* [DESCRIPTION OF THE TASK] Your answer must consist of exactly the lines below, starting with the line with "(502, 445) = (700, 358): white carrot -> none" and going on through the line with "(530, 240) = (530, 485): brown", and nothing else.

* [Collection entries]

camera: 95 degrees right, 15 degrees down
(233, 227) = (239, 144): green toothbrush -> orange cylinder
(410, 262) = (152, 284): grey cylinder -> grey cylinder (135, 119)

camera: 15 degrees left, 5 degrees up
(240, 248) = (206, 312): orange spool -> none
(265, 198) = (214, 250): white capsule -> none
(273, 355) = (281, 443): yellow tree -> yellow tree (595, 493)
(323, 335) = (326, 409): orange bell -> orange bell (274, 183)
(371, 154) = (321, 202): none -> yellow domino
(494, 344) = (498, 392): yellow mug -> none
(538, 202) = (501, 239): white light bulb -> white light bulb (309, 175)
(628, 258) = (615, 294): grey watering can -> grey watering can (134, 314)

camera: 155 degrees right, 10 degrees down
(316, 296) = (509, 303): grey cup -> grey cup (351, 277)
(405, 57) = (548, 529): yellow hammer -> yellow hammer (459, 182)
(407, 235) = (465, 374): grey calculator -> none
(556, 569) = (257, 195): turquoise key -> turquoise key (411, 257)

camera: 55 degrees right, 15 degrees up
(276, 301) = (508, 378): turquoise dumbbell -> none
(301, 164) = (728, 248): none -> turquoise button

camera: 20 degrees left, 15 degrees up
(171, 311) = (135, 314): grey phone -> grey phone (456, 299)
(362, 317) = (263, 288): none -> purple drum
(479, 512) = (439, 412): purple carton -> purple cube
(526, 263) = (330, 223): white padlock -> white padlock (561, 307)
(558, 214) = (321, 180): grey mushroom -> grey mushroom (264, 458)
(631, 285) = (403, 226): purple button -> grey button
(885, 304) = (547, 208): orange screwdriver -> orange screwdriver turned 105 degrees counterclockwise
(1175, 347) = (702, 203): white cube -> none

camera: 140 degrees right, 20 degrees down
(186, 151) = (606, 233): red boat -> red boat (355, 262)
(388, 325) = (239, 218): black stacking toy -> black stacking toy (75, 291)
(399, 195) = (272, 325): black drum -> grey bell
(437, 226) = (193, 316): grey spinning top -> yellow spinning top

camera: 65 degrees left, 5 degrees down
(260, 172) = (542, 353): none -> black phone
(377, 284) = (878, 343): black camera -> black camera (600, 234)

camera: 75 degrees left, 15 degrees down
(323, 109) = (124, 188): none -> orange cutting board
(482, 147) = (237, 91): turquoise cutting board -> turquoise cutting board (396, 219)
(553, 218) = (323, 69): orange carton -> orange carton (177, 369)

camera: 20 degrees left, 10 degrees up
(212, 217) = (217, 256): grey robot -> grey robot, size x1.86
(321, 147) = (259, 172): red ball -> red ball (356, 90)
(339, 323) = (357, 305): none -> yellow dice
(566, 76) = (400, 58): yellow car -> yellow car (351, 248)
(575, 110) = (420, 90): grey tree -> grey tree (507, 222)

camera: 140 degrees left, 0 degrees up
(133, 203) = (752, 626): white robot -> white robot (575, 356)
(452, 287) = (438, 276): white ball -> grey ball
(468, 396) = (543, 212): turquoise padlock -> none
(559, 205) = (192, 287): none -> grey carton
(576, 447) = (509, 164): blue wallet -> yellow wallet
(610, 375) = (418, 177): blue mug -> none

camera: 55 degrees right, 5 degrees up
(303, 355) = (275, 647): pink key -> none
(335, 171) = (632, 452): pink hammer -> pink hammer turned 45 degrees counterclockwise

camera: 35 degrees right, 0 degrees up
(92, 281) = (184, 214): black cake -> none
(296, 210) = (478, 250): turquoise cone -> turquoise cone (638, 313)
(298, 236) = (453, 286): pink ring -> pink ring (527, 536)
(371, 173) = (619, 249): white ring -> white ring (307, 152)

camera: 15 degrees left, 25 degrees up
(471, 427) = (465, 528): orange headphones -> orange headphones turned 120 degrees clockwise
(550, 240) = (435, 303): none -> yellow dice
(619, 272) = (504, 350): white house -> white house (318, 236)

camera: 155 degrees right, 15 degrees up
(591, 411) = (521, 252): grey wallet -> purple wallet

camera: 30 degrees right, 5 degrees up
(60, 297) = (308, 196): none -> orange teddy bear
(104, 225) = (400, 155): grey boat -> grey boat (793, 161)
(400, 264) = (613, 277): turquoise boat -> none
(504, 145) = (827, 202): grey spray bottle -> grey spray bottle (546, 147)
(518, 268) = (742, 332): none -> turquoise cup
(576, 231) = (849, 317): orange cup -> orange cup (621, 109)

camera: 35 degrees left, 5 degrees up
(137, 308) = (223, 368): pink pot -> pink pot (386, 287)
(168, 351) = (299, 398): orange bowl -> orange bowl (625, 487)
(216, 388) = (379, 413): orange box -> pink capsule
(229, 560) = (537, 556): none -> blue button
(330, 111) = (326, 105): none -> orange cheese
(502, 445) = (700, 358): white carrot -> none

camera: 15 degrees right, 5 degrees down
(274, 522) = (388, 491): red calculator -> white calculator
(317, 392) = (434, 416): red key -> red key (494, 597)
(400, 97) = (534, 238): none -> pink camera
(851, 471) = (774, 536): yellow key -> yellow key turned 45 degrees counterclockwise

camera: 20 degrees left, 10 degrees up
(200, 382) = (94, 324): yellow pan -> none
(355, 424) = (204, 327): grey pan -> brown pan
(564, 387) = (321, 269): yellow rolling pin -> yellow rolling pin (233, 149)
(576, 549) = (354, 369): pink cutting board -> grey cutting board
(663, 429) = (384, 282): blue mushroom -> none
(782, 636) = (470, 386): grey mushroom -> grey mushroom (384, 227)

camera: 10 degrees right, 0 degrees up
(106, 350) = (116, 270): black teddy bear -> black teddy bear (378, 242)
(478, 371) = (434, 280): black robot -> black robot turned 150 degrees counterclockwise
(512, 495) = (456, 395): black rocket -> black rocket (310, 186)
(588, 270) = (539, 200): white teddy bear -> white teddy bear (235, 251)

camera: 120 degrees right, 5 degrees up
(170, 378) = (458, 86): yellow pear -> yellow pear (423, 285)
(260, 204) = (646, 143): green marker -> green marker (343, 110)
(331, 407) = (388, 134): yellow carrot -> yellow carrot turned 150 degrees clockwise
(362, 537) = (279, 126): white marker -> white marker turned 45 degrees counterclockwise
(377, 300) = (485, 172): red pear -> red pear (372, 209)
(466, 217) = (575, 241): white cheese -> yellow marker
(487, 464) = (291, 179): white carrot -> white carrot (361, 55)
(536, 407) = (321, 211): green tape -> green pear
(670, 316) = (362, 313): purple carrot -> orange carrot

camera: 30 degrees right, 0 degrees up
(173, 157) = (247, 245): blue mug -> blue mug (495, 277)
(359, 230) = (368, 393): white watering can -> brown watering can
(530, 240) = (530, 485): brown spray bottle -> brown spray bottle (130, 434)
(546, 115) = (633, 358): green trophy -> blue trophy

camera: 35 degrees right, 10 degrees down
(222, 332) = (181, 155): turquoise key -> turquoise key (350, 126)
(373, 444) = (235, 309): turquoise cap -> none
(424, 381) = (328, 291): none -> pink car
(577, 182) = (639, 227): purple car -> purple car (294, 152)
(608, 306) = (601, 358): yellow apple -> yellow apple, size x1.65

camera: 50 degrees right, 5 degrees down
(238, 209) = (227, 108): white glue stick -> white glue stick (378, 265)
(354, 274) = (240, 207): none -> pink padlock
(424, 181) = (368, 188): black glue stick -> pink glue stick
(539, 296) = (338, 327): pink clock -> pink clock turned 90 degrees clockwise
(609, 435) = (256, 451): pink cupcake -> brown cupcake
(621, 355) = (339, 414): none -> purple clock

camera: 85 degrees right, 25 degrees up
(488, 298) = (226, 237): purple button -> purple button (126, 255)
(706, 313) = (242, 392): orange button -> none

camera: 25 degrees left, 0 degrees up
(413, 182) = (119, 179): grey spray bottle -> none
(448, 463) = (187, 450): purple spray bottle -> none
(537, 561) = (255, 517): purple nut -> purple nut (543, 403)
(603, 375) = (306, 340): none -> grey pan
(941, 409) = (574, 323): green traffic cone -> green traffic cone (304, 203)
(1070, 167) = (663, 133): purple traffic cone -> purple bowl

* [ANSWER SPACE]
(502, 445) = (700, 358): white carrot -> none

camera: 15 degrees right, 5 degrees down
(274, 522) = (388, 491): red calculator -> white calculator
(317, 392) = (434, 416): red key -> red key (494, 597)
(400, 97) = (534, 238): none -> pink camera
(851, 471) = (774, 536): yellow key -> yellow key turned 45 degrees counterclockwise

camera: 20 degrees left, 10 degrees up
(200, 382) = (94, 324): yellow pan -> none
(355, 424) = (204, 327): grey pan -> brown pan
(564, 387) = (321, 269): yellow rolling pin -> yellow rolling pin (233, 149)
(576, 549) = (354, 369): pink cutting board -> grey cutting board
(663, 429) = (384, 282): blue mushroom -> none
(782, 636) = (470, 386): grey mushroom -> grey mushroom (384, 227)

camera: 10 degrees right, 0 degrees up
(106, 350) = (116, 270): black teddy bear -> black teddy bear (378, 242)
(478, 371) = (434, 280): black robot -> black robot turned 150 degrees counterclockwise
(512, 495) = (456, 395): black rocket -> black rocket (310, 186)
(588, 270) = (539, 200): white teddy bear -> white teddy bear (235, 251)

camera: 120 degrees right, 5 degrees up
(170, 378) = (458, 86): yellow pear -> yellow pear (423, 285)
(260, 204) = (646, 143): green marker -> green marker (343, 110)
(331, 407) = (388, 134): yellow carrot -> yellow carrot turned 150 degrees clockwise
(362, 537) = (279, 126): white marker -> white marker turned 45 degrees counterclockwise
(377, 300) = (485, 172): red pear -> red pear (372, 209)
(466, 217) = (575, 241): white cheese -> yellow marker
(487, 464) = (291, 179): white carrot -> white carrot (361, 55)
(536, 407) = (321, 211): green tape -> green pear
(670, 316) = (362, 313): purple carrot -> orange carrot

camera: 30 degrees right, 0 degrees up
(173, 157) = (247, 245): blue mug -> blue mug (495, 277)
(359, 230) = (368, 393): white watering can -> brown watering can
(530, 240) = (530, 485): brown spray bottle -> brown spray bottle (130, 434)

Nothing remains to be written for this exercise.